====== Material for this task

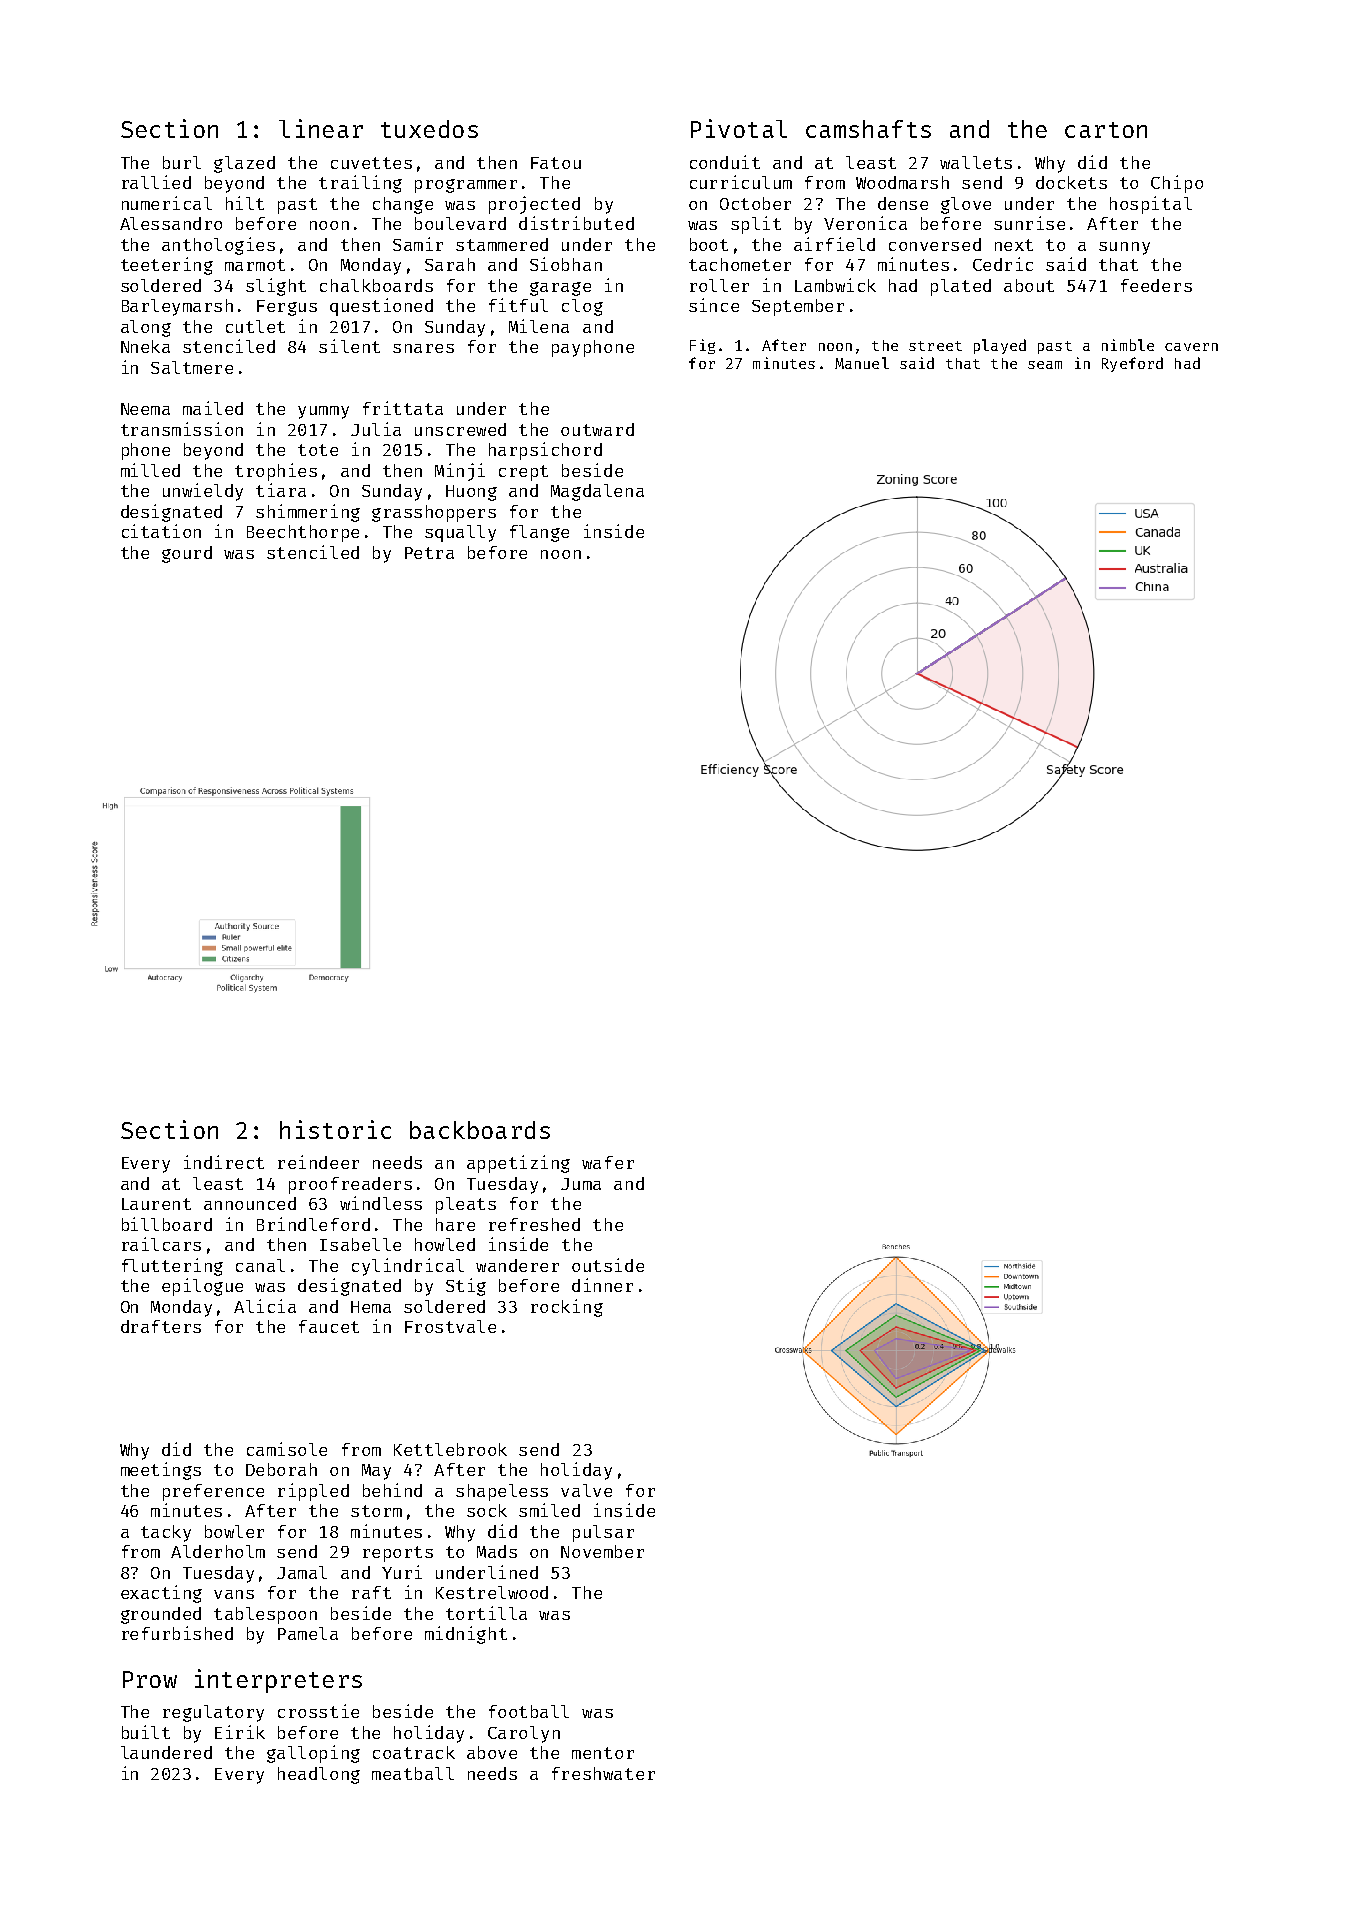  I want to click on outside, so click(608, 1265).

============
====== Material for this task

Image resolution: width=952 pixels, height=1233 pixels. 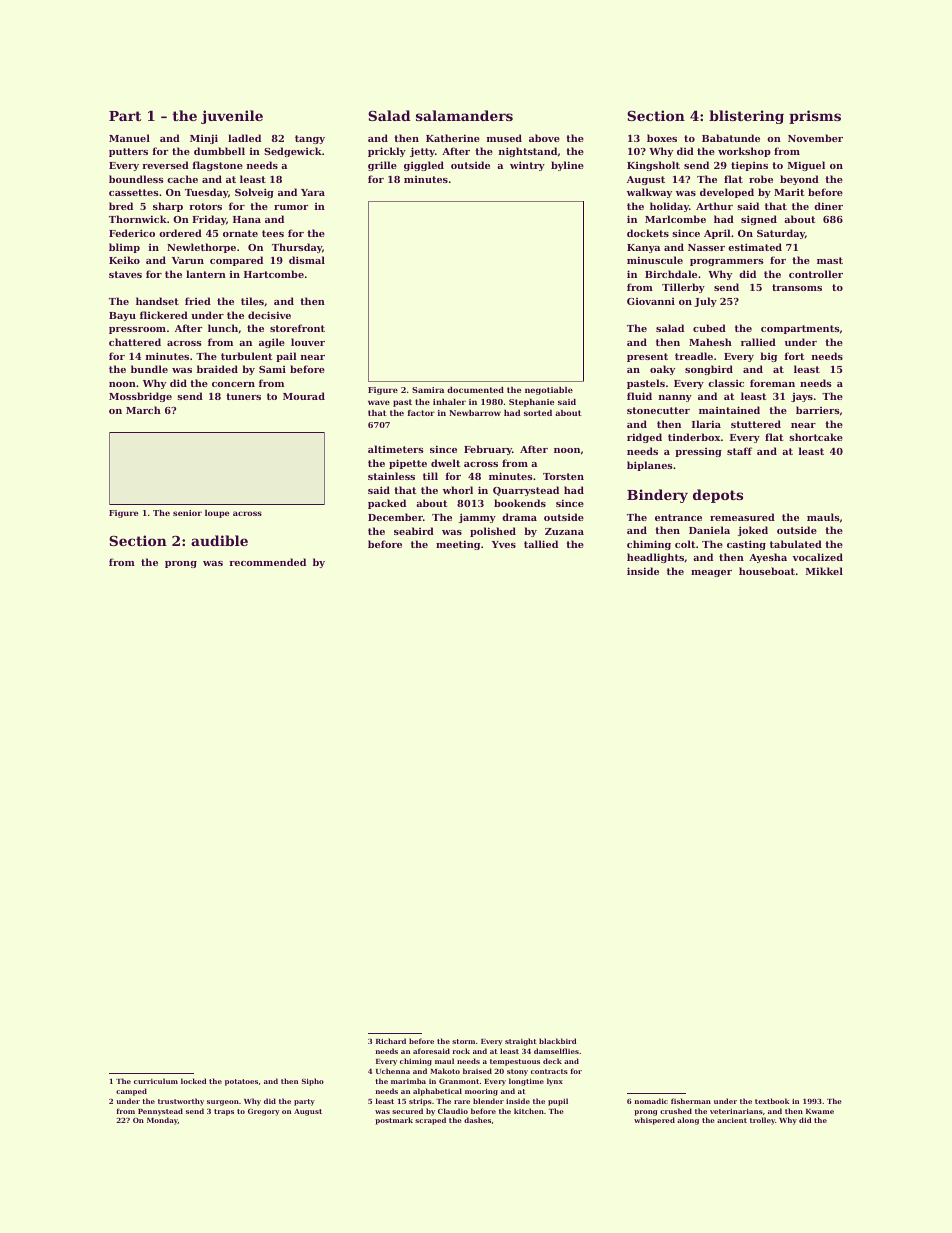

============
====== Material for this task

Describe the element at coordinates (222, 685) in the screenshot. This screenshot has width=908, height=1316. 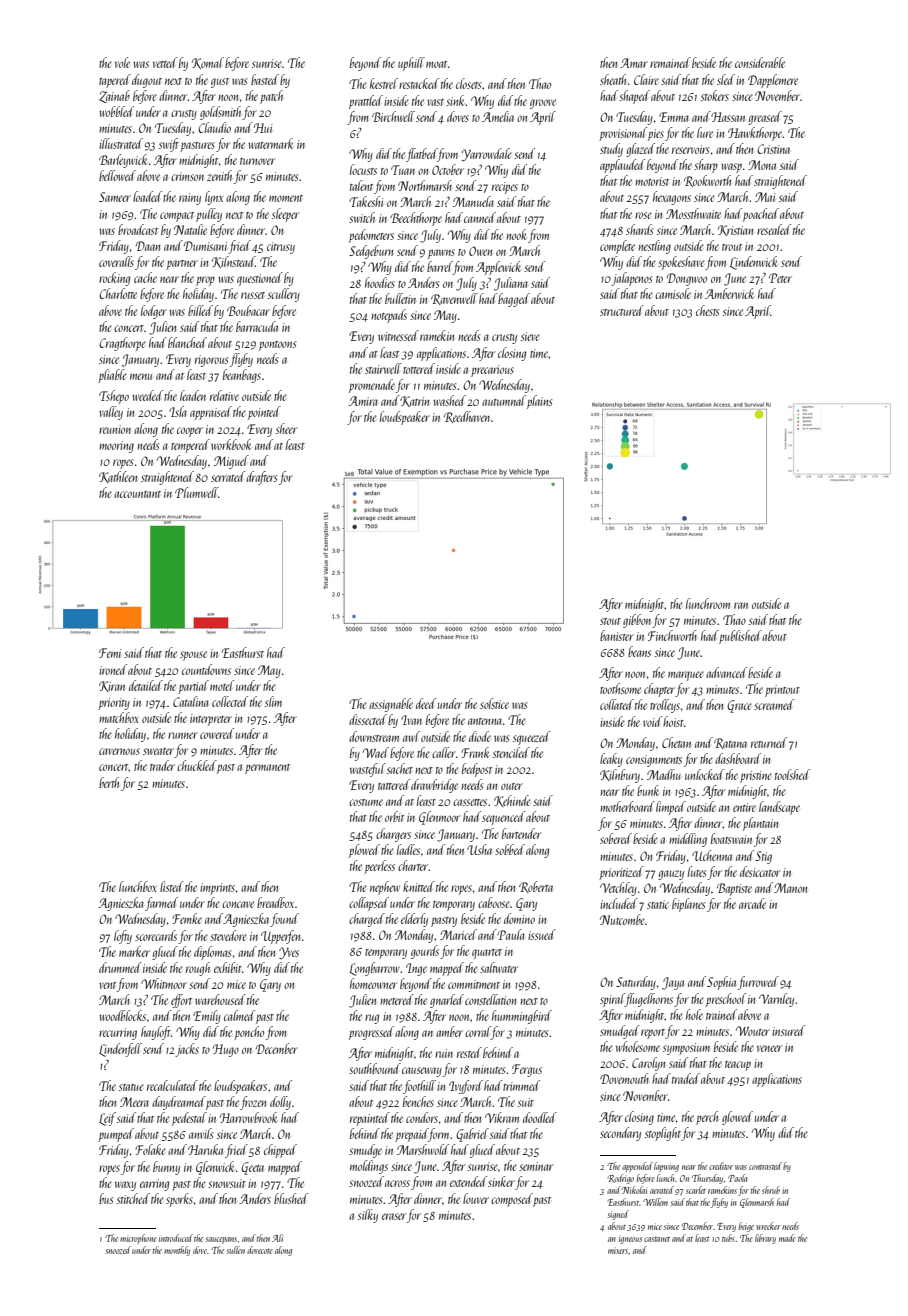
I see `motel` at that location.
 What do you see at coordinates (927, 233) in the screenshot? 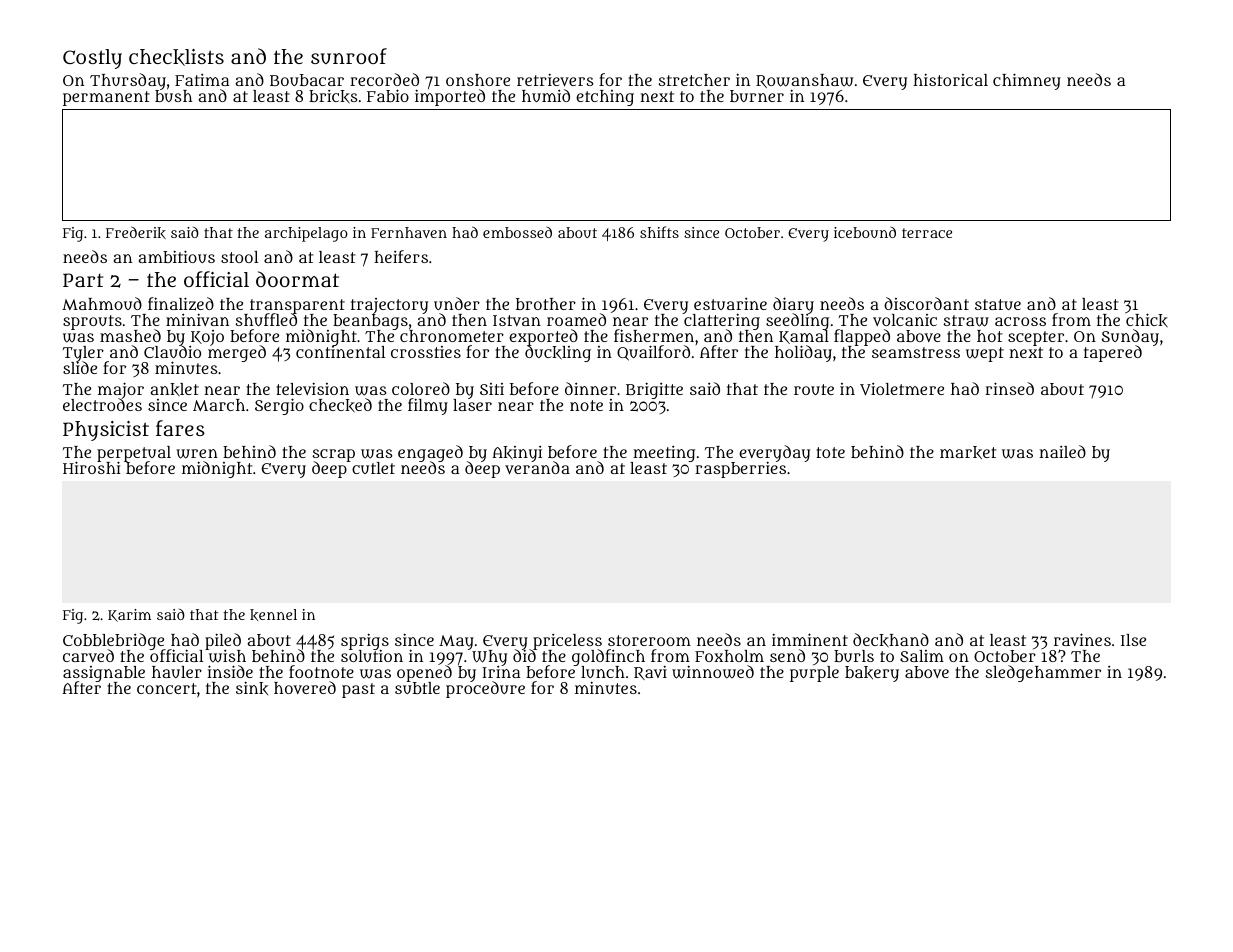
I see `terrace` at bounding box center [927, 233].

============

**Task prompt:** Please convert everything from the line containing "Describe the element" down to the line containing "center [927, 233]." into a Markdown table with the columns Row and Line. Skip blank lines and leave the pictures out.

**Exercise response:**
| Row | Line |
|---|---|
| 1 | Describe the element at coordinates (222, 685) in the screenshot. This screenshot has width=908, height=1316.  |
| 2 | I see `motel` at that location. |
| 3 |  What do you see at coordinates (927, 233) in the screenshot?  |
| 4 | I see `terrace` at bounding box center [927, 233]. |